TASK INPUTS START

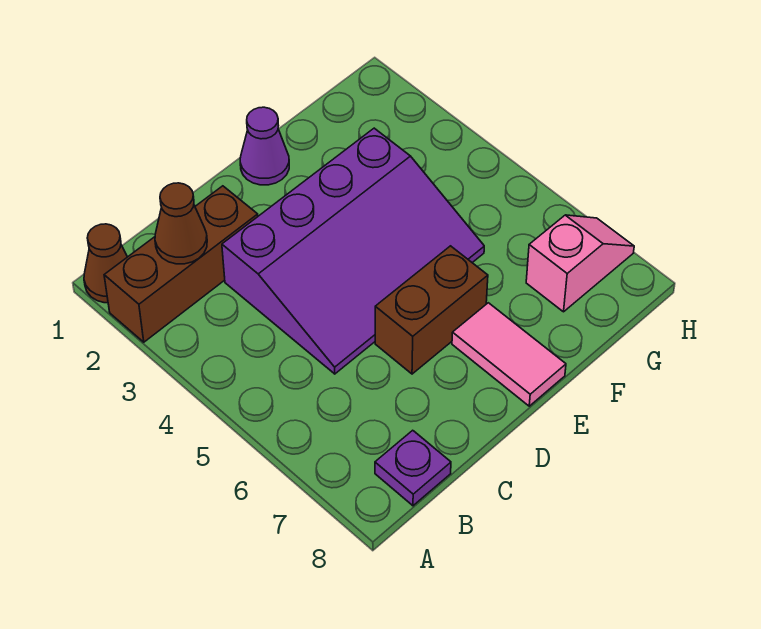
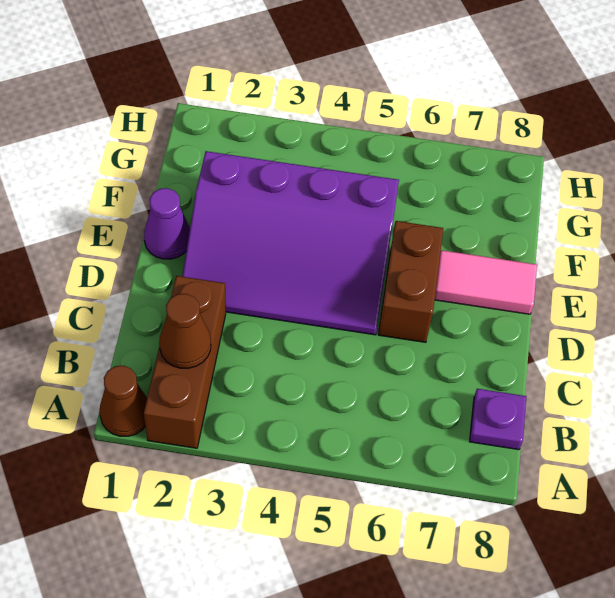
purple slope C3:F5 level 1 top 3 -> purple slope D2:F5 level 1 top F
pink slope G7:H7 level 1 top G -> none

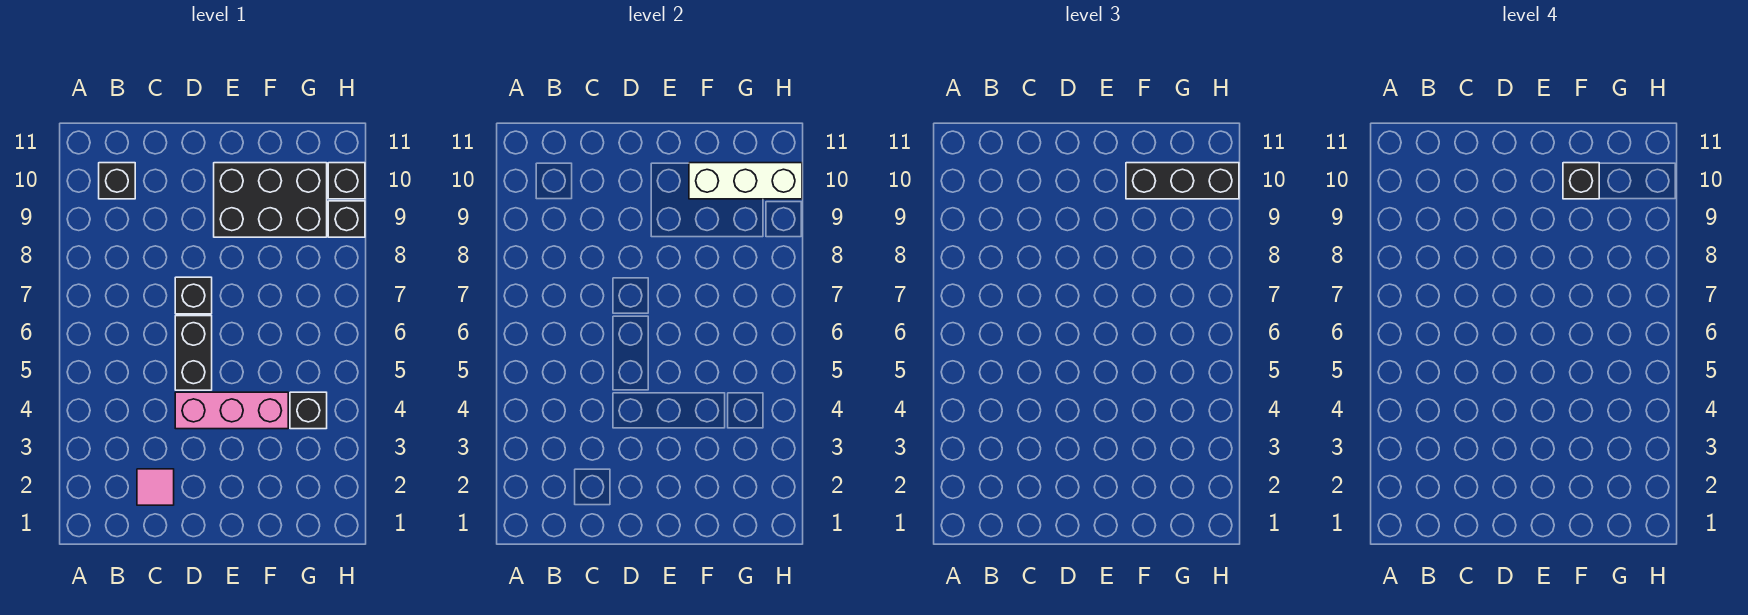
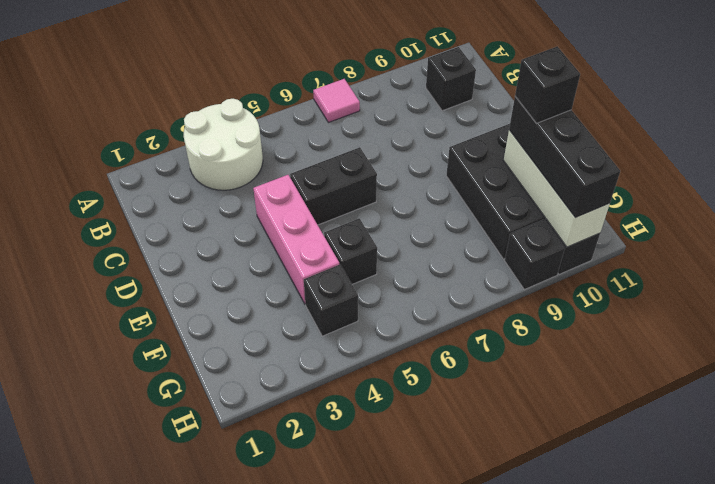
none -> white round brick A3:B4 level 1
pink tile C2 level 1 -> pink tile A7 level 1
black brick D7 level 1 -> black brick F5 level 1

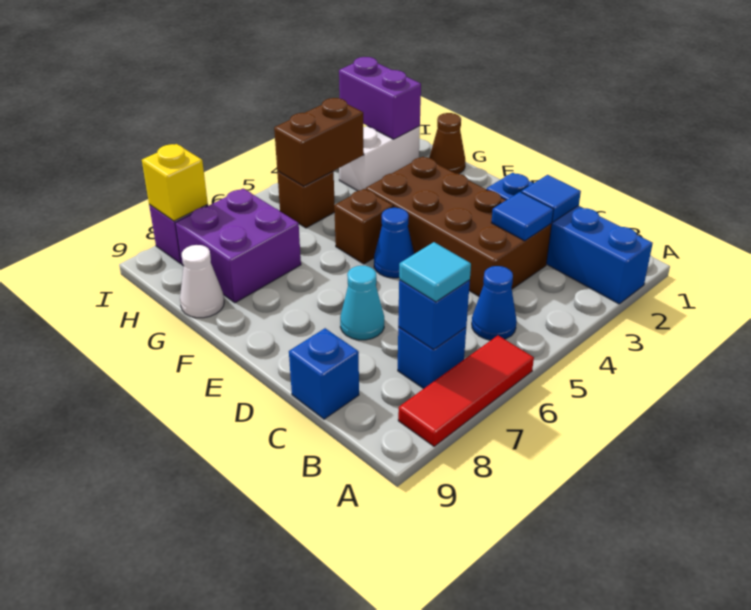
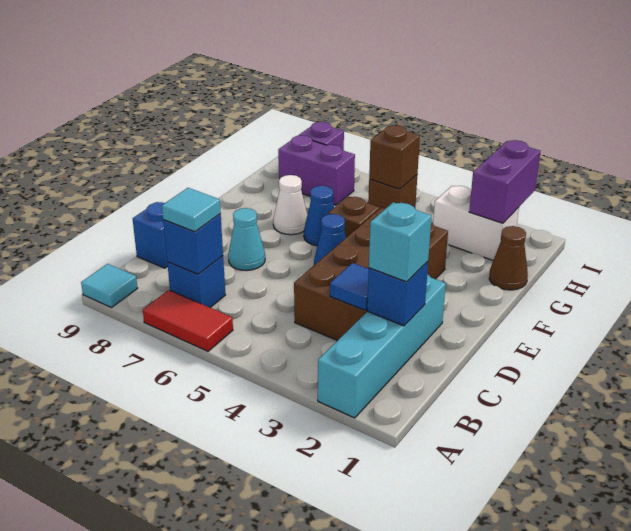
blue brick A2:D2 level 1 -> cyan brick A2:D2 level 1
red tile A6:A8 level 1 -> red tile A6:A7 level 1
none -> cyan tile A9 level 1
blue cone B5 level 1 -> blue cone F6 level 1
blue tile C2 level 2 -> blue brick C2 level 2
none -> cyan brick C2 level 3
purple brick G7:H8 level 1 -> purple brick H7:H8 level 1
white cone G9 level 1 -> white cone F7 level 1
brown brick H4:H5 level 2 -> brown brick H5 level 2
yellow brick I8 level 2 -> none

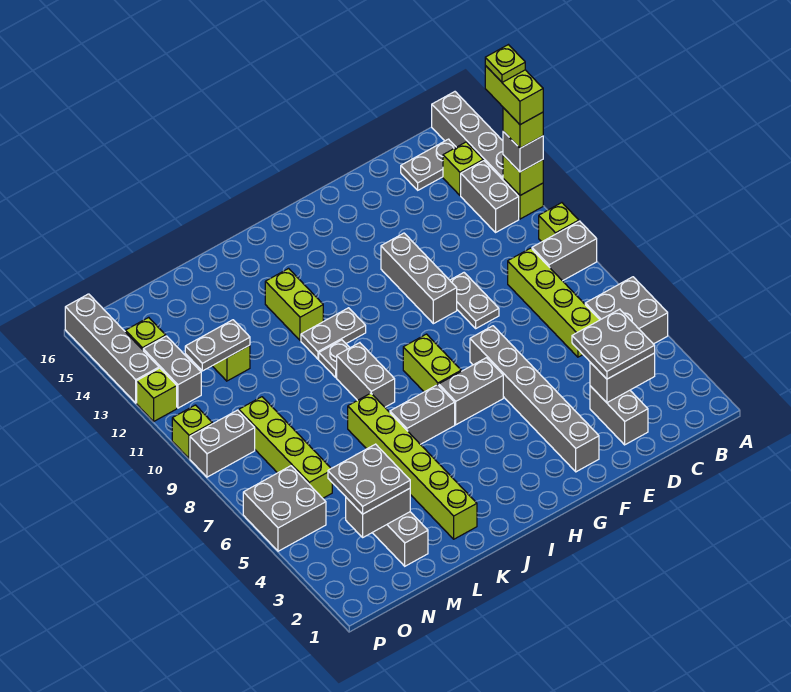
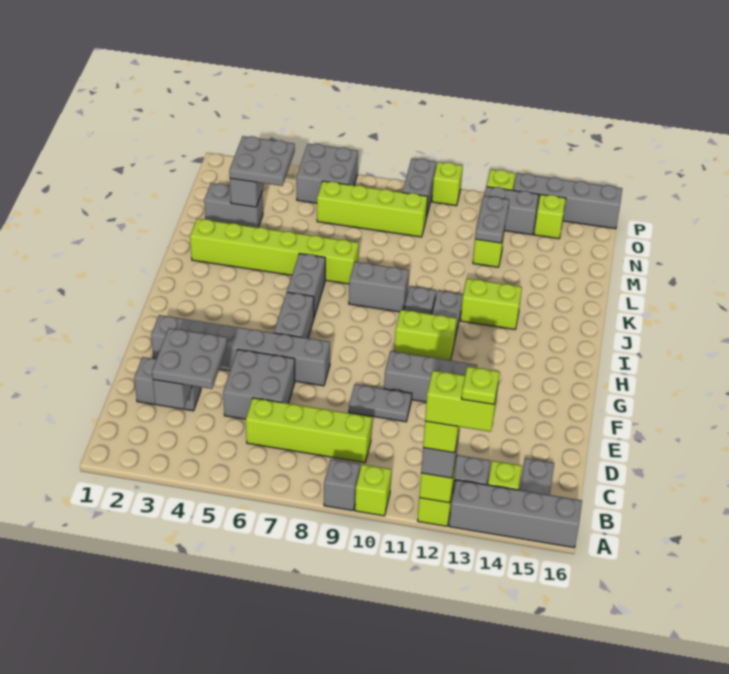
grey brick A5:B6 level 1 -> grey brick D5:E6 level 1
grey brick A9:B9 level 1 -> grey brick A9 level 1
lime brick H7:H8 level 1 -> lime brick H10:H11 level 1

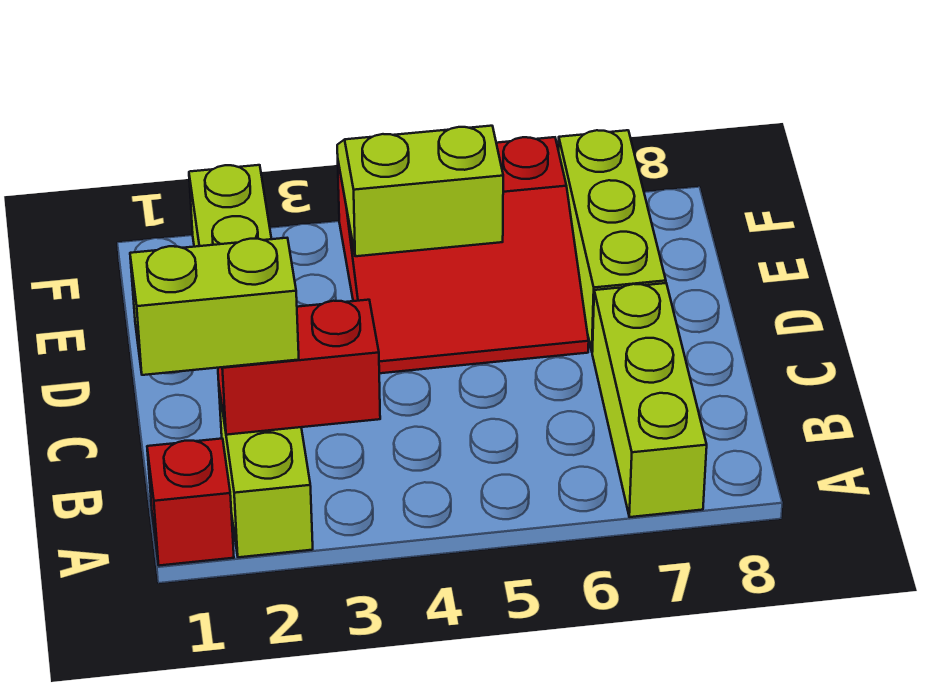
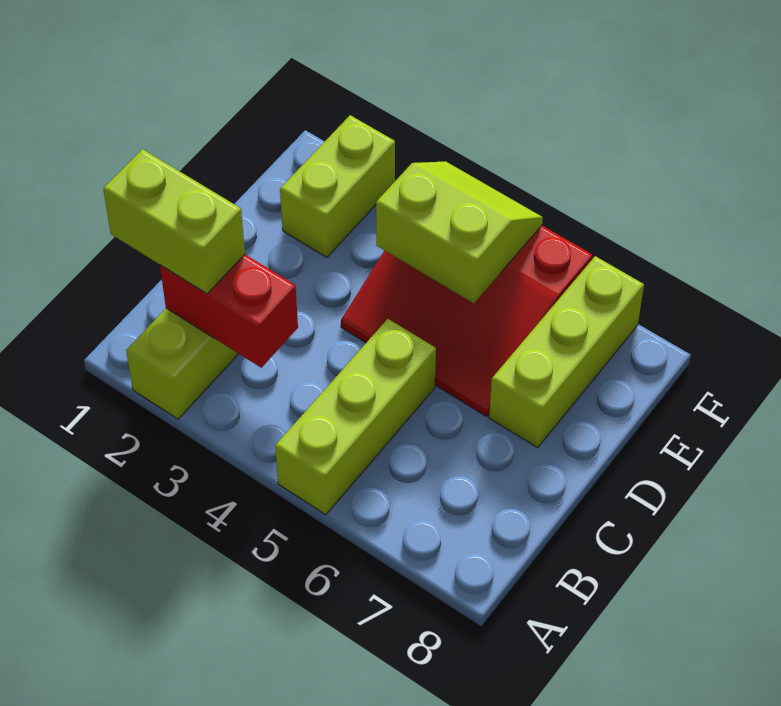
red brick A1 level 1 -> none
lime brick A7:C7 level 1 -> lime brick A5:C5 level 1

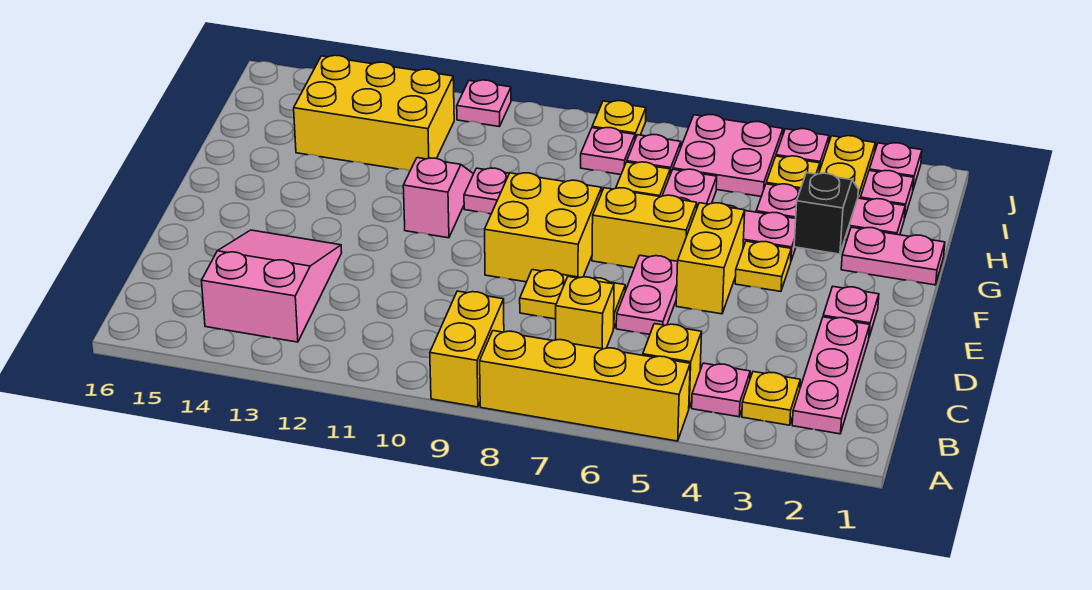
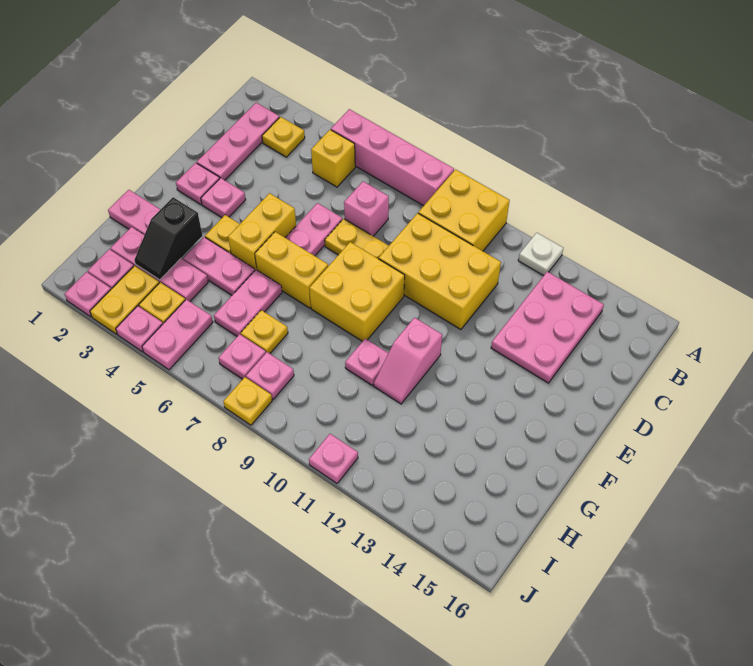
yellow brick A5:A8 level 1 -> pink brick A5:A8 level 1
yellow brick A9:B9 level 1 -> yellow brick A9:B10 level 1
none -> white plate A12 level 1
pink plate B4 level 1 -> pink plate E3 level 1
pink slope B13:D14 level 1 top B -> pink plate B13:D14 level 1
yellow brick C7 level 1 -> pink brick C7 level 1
yellow brick H12:I14 level 1 -> yellow brick C9:D11 level 1
pink plate I5:J6 level 1 -> pink plate I5:J5 level 1

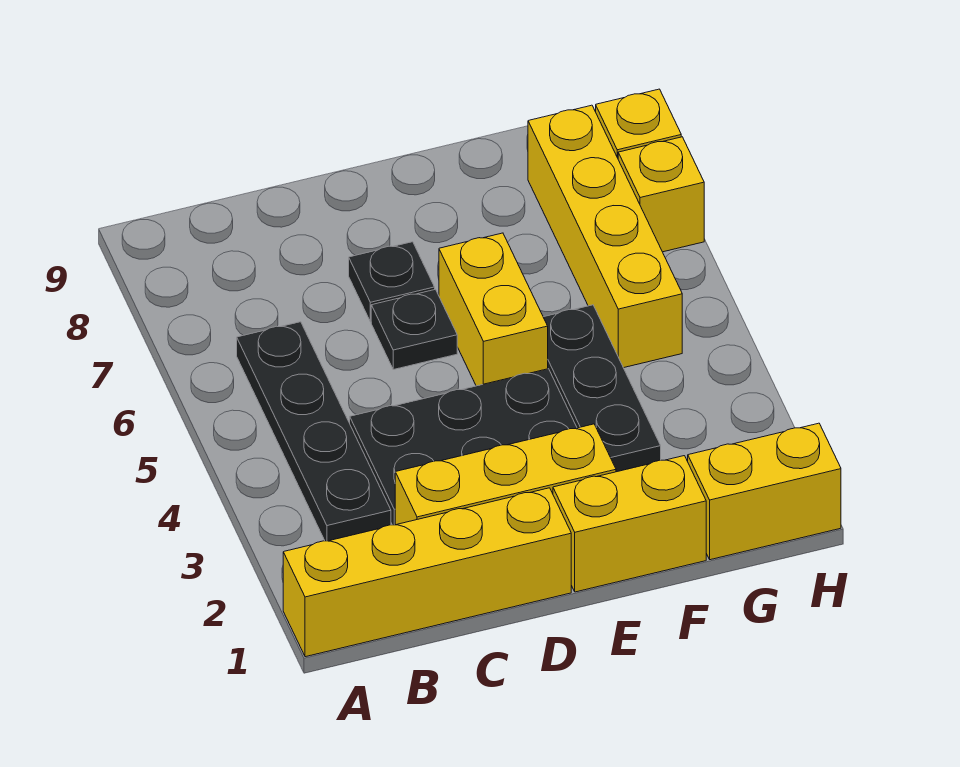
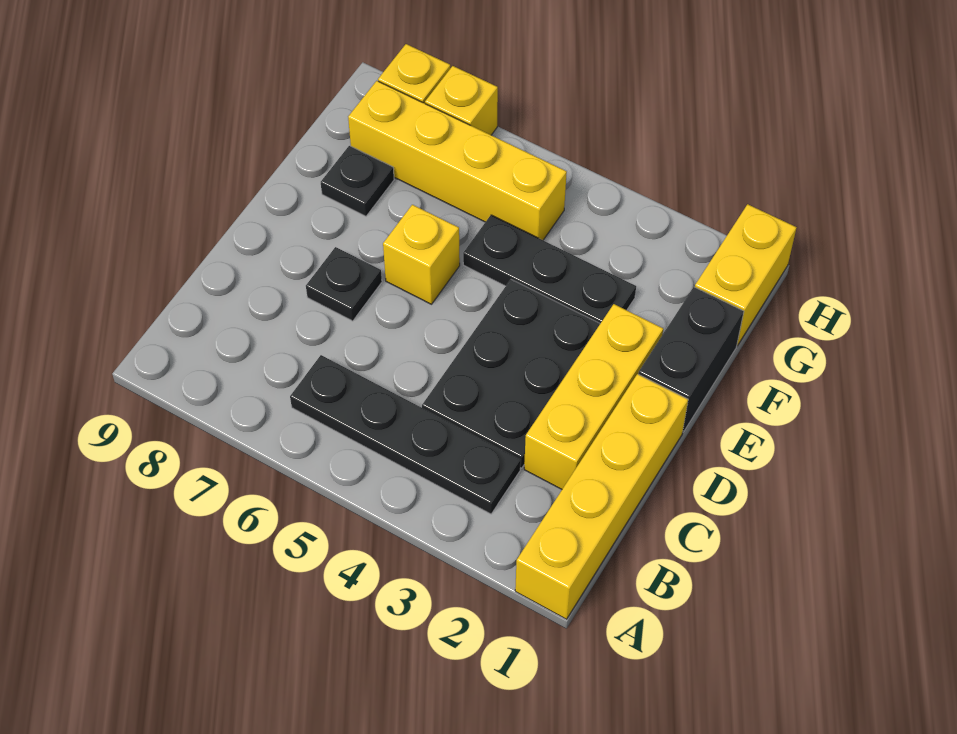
black plate D6 level 1 -> black plate F8 level 1
yellow brick E1:F1 level 1 -> black brick E1:F1 level 1
yellow brick E5:E6 level 1 -> yellow brick E6 level 1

TASK INPUTS END

EXERCISE → Write out the lines from the line with "pink plate B4" through the end of the records exactly; do not include pictures or any other lines.

OUTPUT BELOW →
pink plate B4 level 1 -> pink plate E3 level 1
pink slope B13:D14 level 1 top B -> pink plate B13:D14 level 1
yellow brick C7 level 1 -> pink brick C7 level 1
yellow brick H12:I14 level 1 -> yellow brick C9:D11 level 1
pink plate I5:J6 level 1 -> pink plate I5:J5 level 1

black plate D6 level 1 -> black plate F8 level 1
yellow brick E1:F1 level 1 -> black brick E1:F1 level 1
yellow brick E5:E6 level 1 -> yellow brick E6 level 1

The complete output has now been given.